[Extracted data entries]
☆ ☆ ☆

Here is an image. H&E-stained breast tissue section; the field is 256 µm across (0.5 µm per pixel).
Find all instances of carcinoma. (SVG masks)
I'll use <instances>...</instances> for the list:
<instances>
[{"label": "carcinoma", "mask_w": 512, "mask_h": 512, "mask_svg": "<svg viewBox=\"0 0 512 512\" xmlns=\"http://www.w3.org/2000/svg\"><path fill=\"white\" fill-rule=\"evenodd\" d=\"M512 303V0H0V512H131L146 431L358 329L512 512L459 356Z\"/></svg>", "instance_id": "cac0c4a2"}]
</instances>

☆ ☆ ☆

**Problem description:** Could you transcribe the records in full, exactly?

**Reply:**
Here is an image. H&E-stained breast tissue section; the field is 256 µm across (0.5 µm per pixel).
Find all instances of carcinoma. (SVG masks)
I'll use <instances>...</instances> for the list:
<instances>
[{"label": "carcinoma", "mask_w": 512, "mask_h": 512, "mask_svg": "<svg viewBox=\"0 0 512 512\" xmlns=\"http://www.w3.org/2000/svg\"><path fill=\"white\" fill-rule=\"evenodd\" d=\"M512 303V0H0V512H131L146 431L358 329L512 512L459 356Z\"/></svg>", "instance_id": "cac0c4a2"}]
</instances>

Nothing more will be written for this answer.